──────── Supplied data ────────

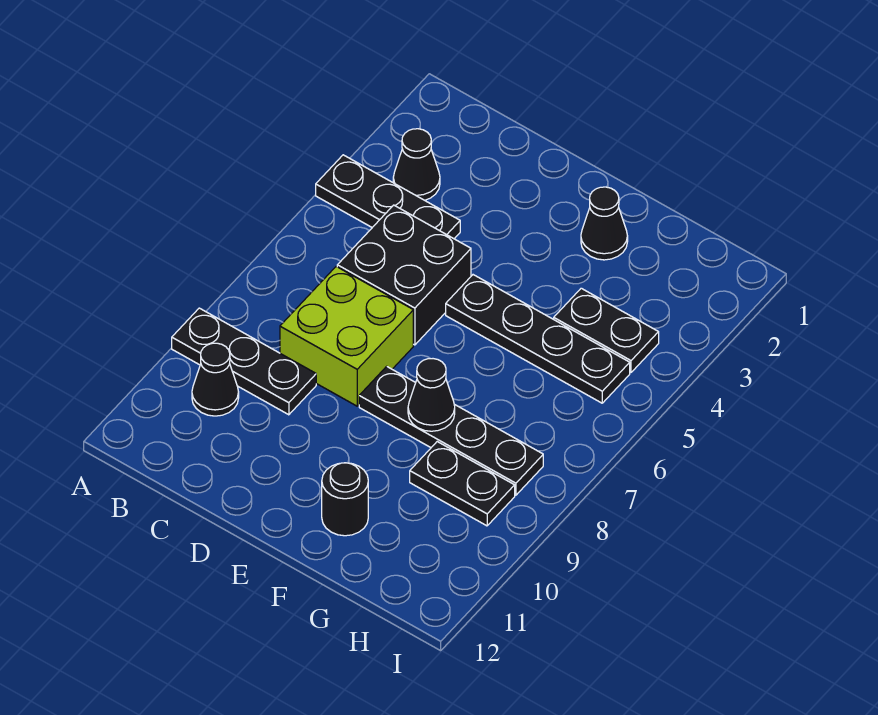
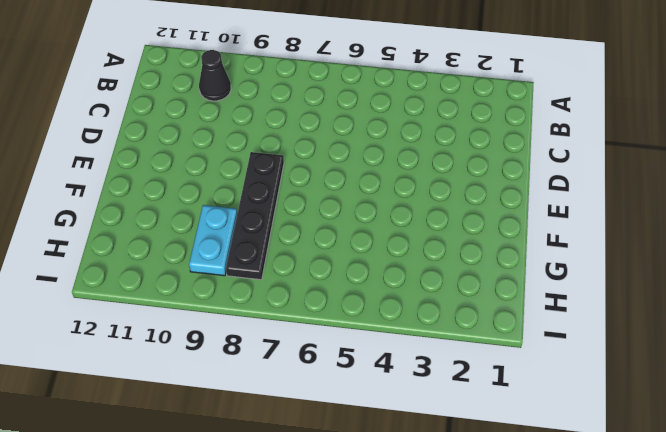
cyan plate G9:H9 level 1 -> black plate G9:H9 level 1
none -> black plate A4:C4 level 1
none -> black plate A9:C9 level 1
none -> black cone B3 level 1

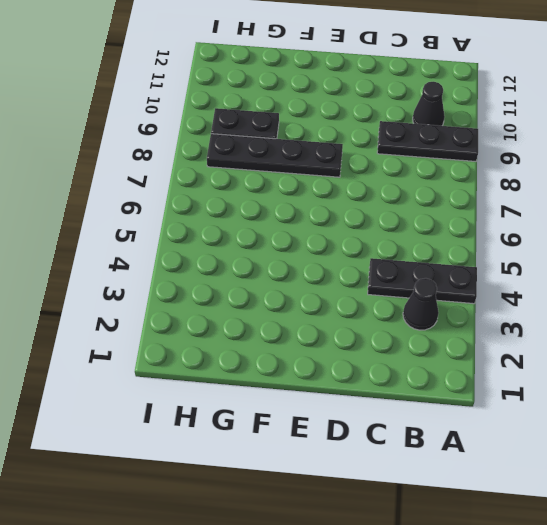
none -> black brick C5:D6 level 1
none -> lime brick C7:D8 level 1
none -> black plate E5:H5 level 1

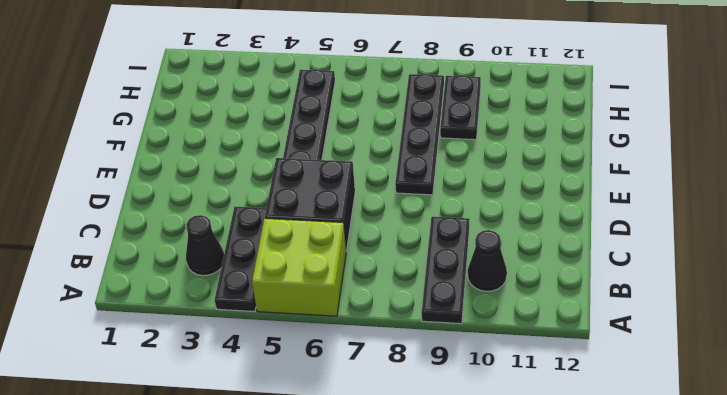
lime brick A5:B6 level 1 -> lime brick C7:D8 level 1
none -> black cone F2 level 1
none -> black round brick F11 level 1
none -> black plate G4:H4 level 1

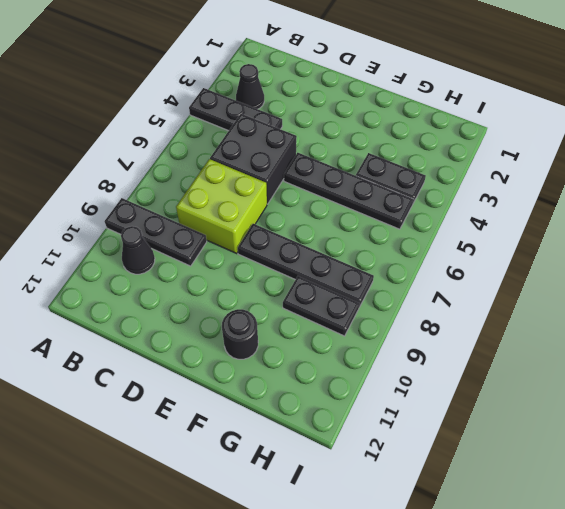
none -> black cone F2 level 1
none -> black cone F8 level 2

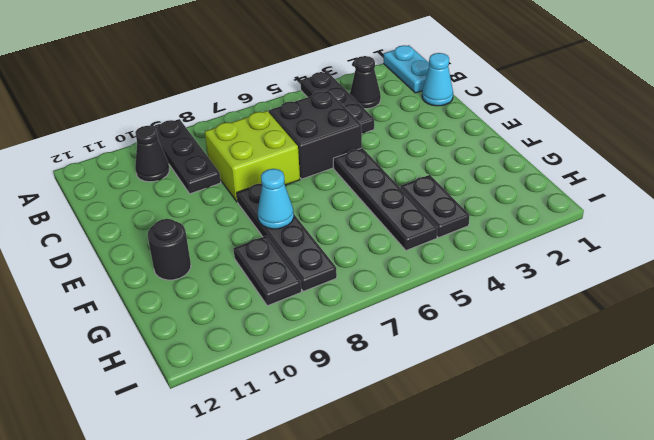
cyan plate A1:B1 level 1 -> none
cyan cone C1 level 1 -> none
cyan cone F8 level 2 -> black cone F8 level 2
none -> black cone F2 level 1

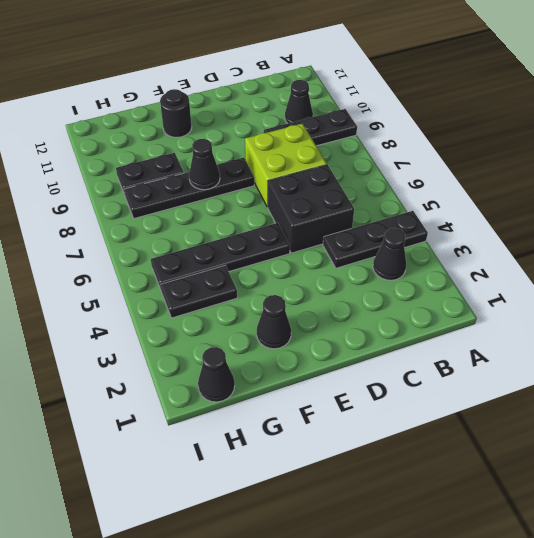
black cone H1 level 1 -> none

────────

→ Required work
Reproduce each line of the material in which the string "plate" occurs.

→ Solution for this exercise
cyan plate G9:H9 level 1 -> black plate G9:H9 level 1
none -> black plate A4:C4 level 1
none -> black plate A9:C9 level 1
none -> black plate E5:H5 level 1
none -> black plate G4:H4 level 1
cyan plate A1:B1 level 1 -> none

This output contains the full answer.